§ RECORD SET:
-------------------------

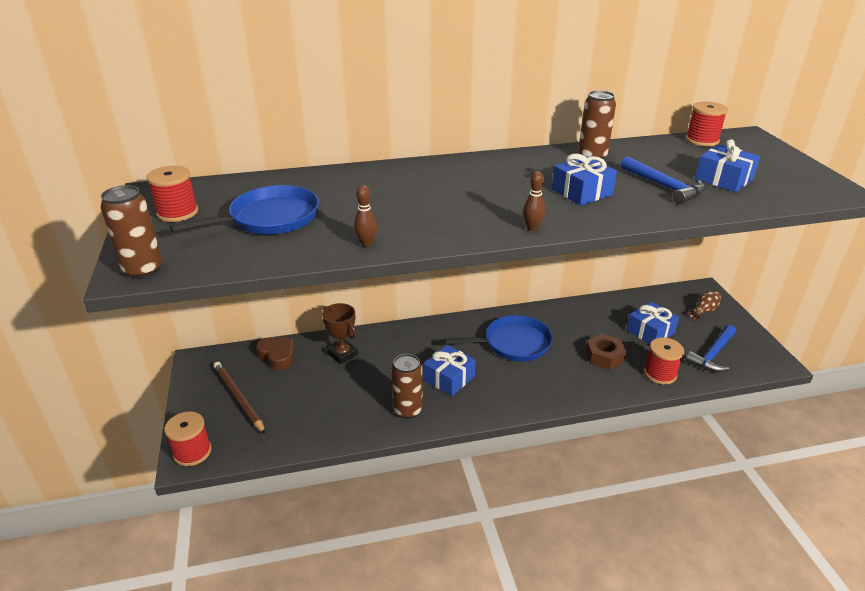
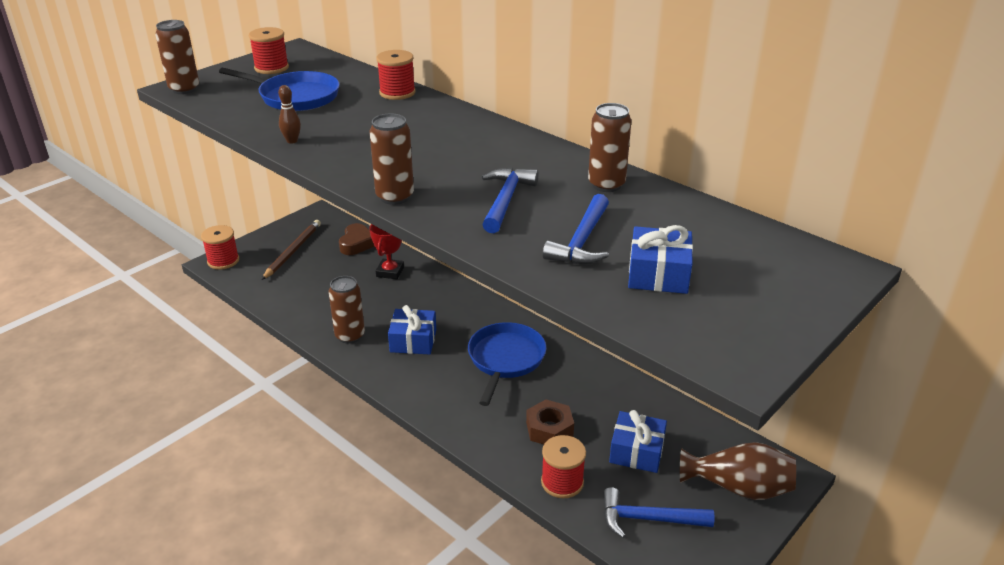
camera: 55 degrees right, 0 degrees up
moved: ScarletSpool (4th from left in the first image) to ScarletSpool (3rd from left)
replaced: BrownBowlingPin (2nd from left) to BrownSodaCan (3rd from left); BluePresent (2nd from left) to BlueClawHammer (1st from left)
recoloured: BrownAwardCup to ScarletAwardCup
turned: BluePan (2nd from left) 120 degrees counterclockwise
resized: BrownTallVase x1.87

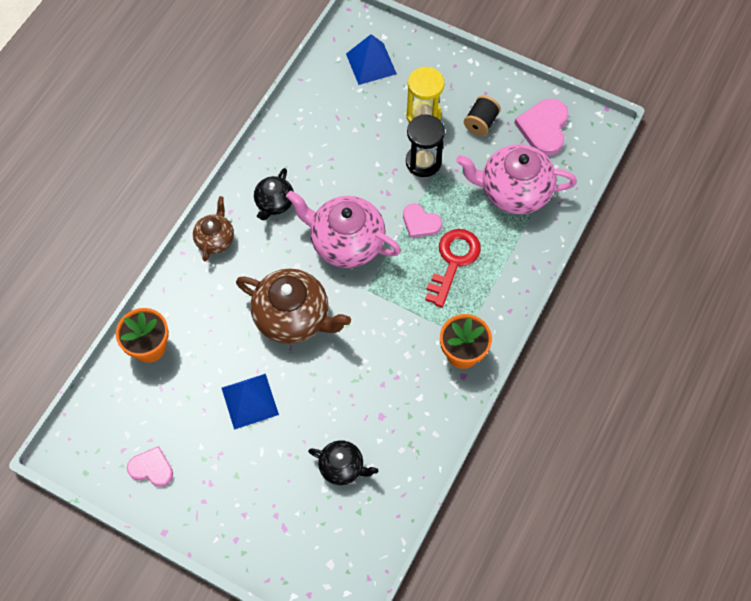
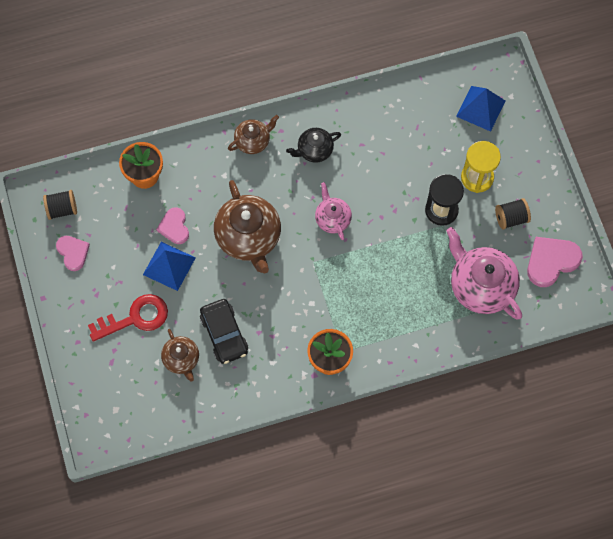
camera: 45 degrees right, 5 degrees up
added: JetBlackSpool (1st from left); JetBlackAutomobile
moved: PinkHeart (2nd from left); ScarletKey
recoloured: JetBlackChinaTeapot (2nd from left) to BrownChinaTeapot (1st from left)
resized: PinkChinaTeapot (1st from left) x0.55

-------------------------

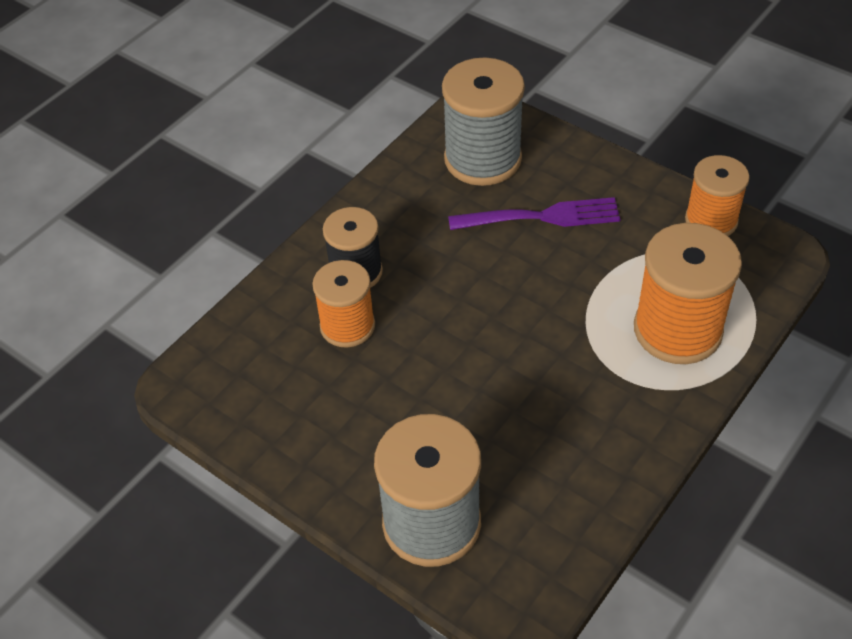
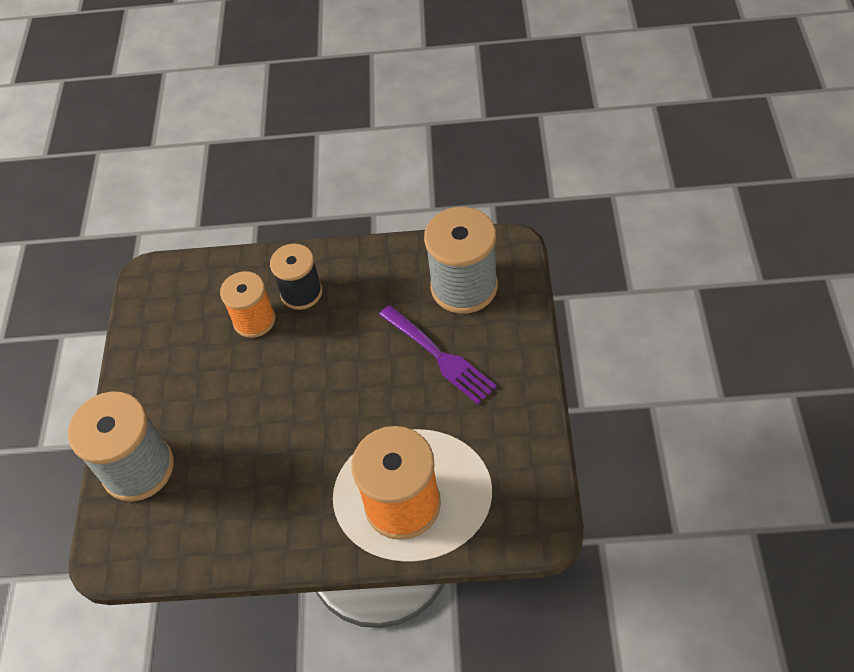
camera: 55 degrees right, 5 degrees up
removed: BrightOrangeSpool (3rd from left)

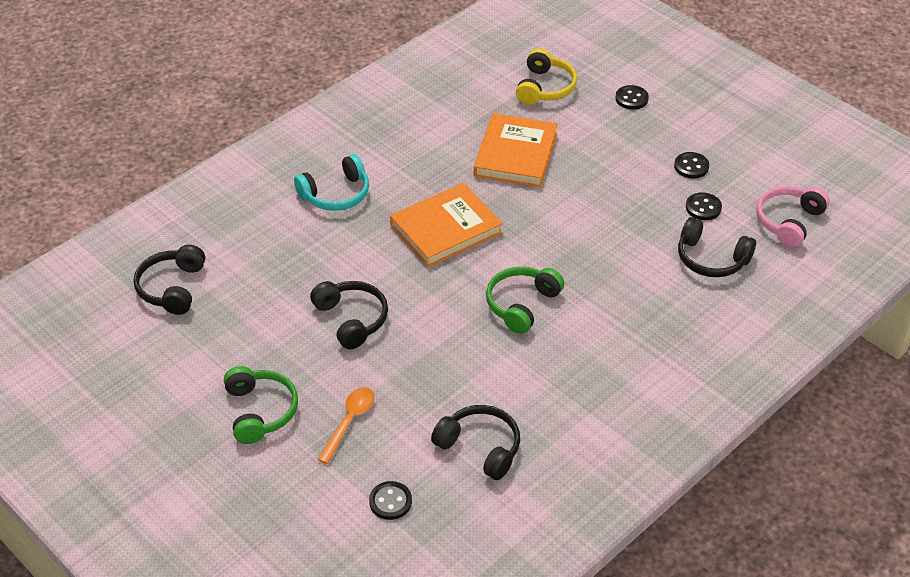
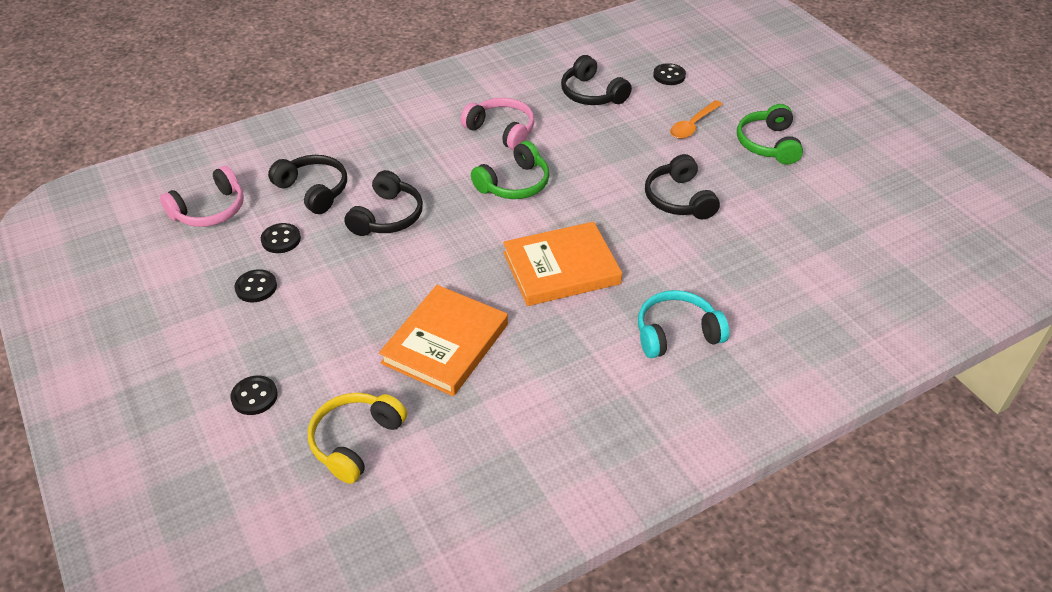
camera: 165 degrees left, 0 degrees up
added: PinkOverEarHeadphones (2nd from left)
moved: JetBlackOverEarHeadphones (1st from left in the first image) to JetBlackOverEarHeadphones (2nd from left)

-------------------------

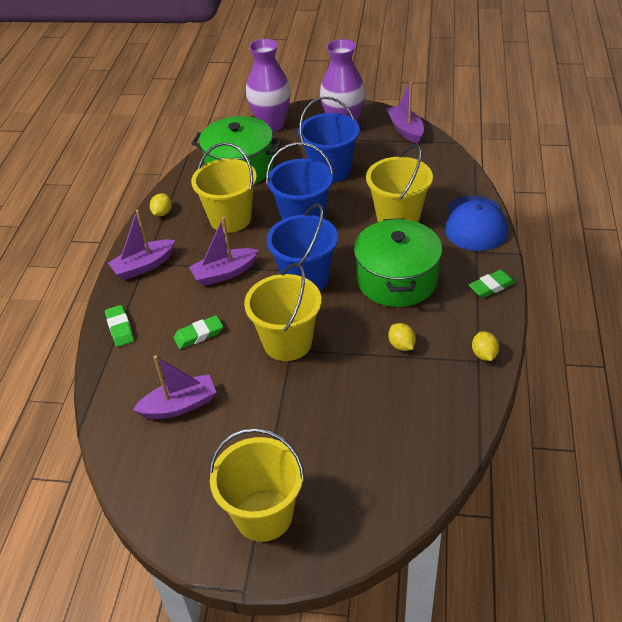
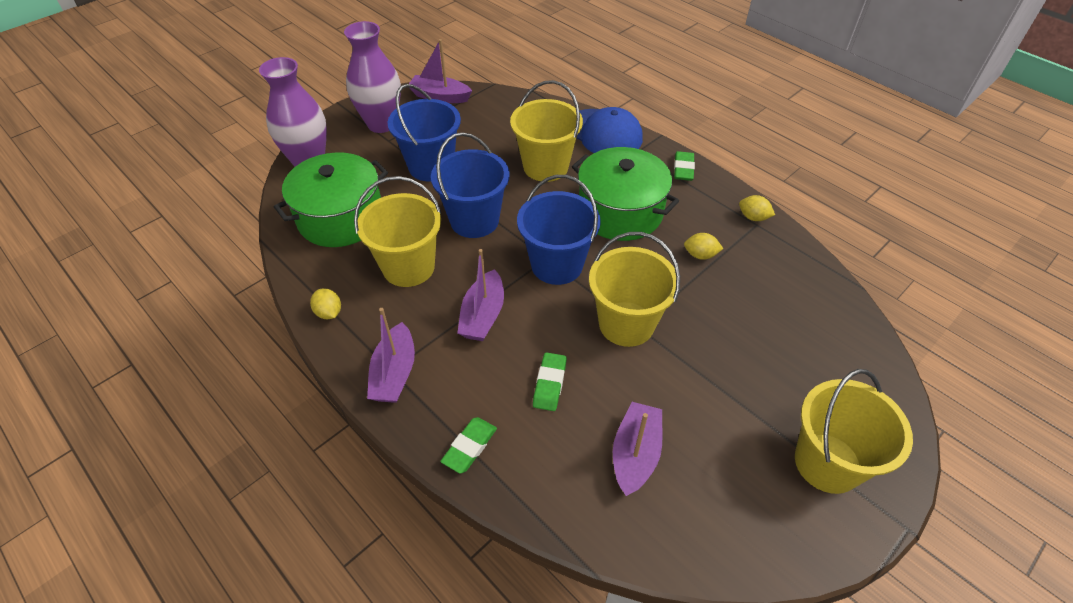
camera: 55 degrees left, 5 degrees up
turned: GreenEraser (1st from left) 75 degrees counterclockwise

-------------------------

§ WHAT THIS TASK INVOLVES: Retype the lines above exactly as they appear, from the line containing "resized: BrownTallVase x1.87" through the line containing "resized: PinkChinaTeapot (1st", and leave out any pictures.

§ RESPONSE TO THIS EXERCISE:
resized: BrownTallVase x1.87

camera: 45 degrees right, 5 degrees up
added: JetBlackSpool (1st from left); JetBlackAutomobile
moved: PinkHeart (2nd from left); ScarletKey
recoloured: JetBlackChinaTeapot (2nd from left) to BrownChinaTeapot (1st from left)
resized: PinkChinaTeapot (1st from left) x0.55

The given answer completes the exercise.